## Exercise requirements
Among the lines below, restate word for word only those from the line with "camera: 60 degrees left, 15 degrees down" through the line with "(660, 314) = (647, 316): turquoise", with both end lines kept.

## Records to process
________________________

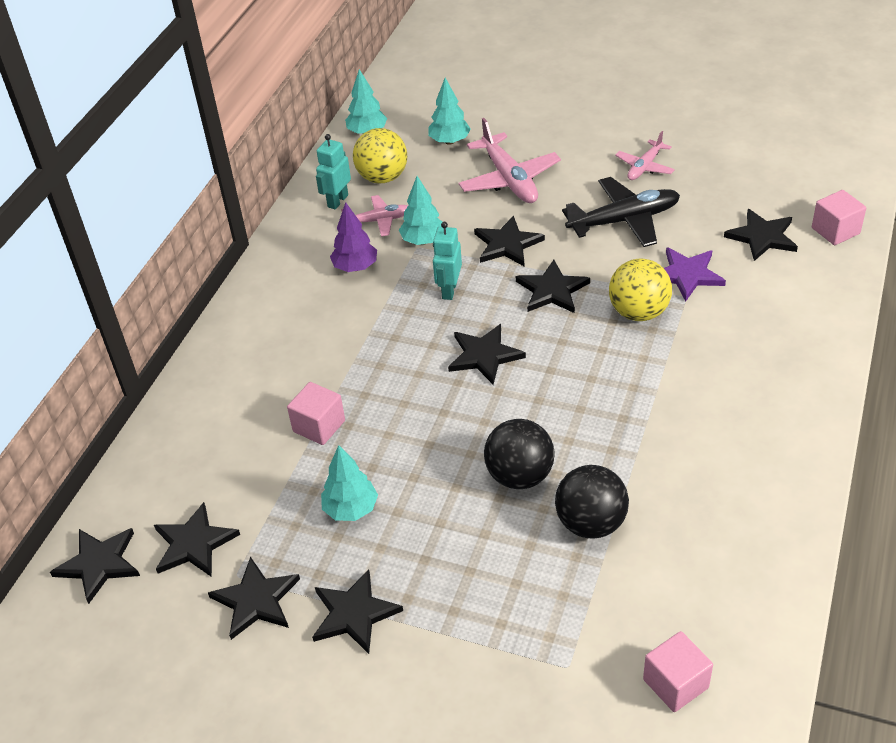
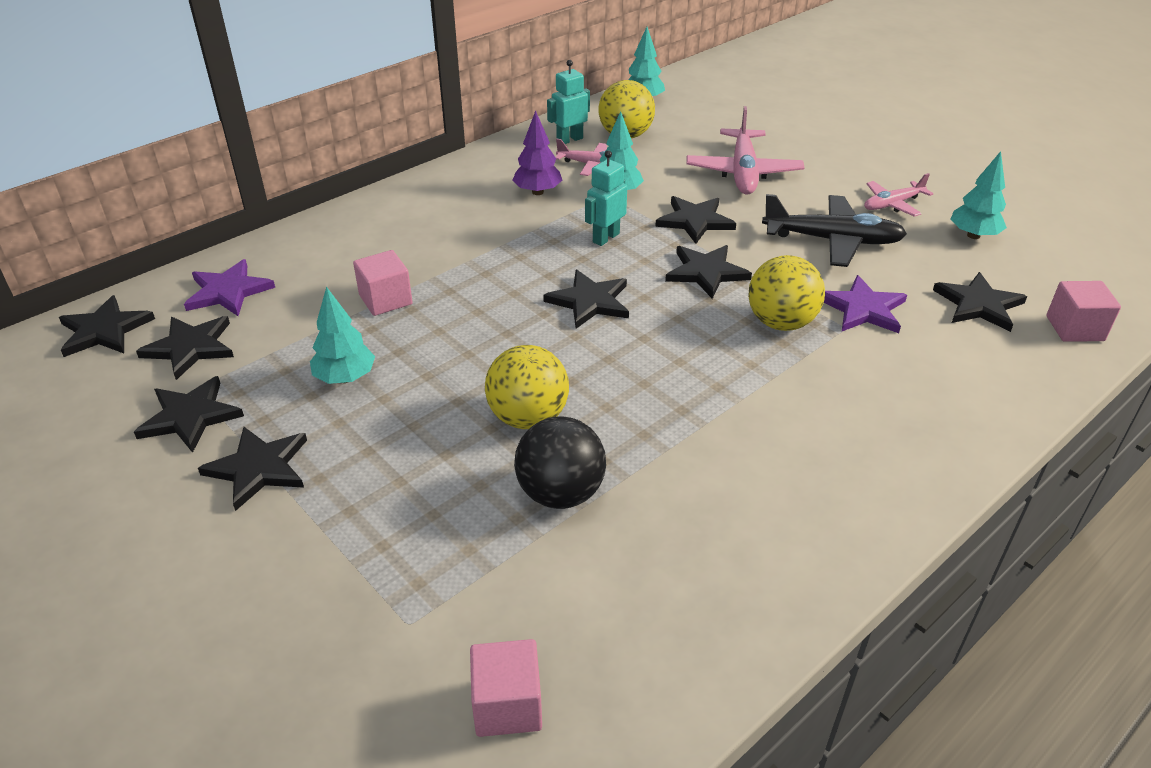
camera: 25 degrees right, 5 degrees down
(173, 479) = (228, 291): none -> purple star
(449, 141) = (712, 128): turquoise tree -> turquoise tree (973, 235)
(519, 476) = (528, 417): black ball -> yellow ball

________________________

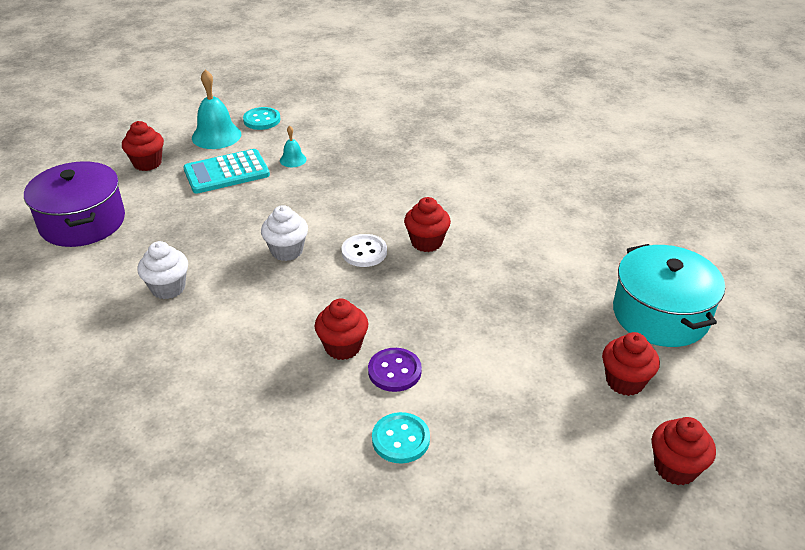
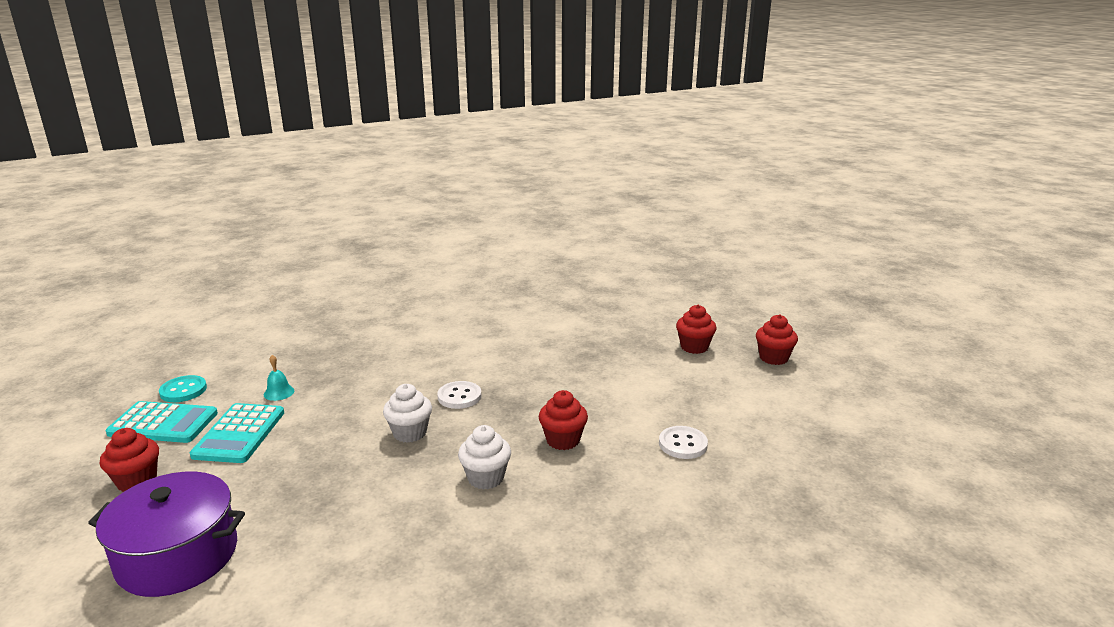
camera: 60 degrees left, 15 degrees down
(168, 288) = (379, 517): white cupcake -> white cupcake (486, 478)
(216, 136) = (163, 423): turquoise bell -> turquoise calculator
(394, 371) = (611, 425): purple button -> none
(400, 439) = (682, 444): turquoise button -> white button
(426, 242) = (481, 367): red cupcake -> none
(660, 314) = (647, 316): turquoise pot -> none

________________________

## Reply
camera: 60 degrees left, 15 degrees down
(168, 288) = (379, 517): white cupcake -> white cupcake (486, 478)
(216, 136) = (163, 423): turquoise bell -> turquoise calculator
(394, 371) = (611, 425): purple button -> none
(400, 439) = (682, 444): turquoise button -> white button
(426, 242) = (481, 367): red cupcake -> none
(660, 314) = (647, 316): turquoise pot -> none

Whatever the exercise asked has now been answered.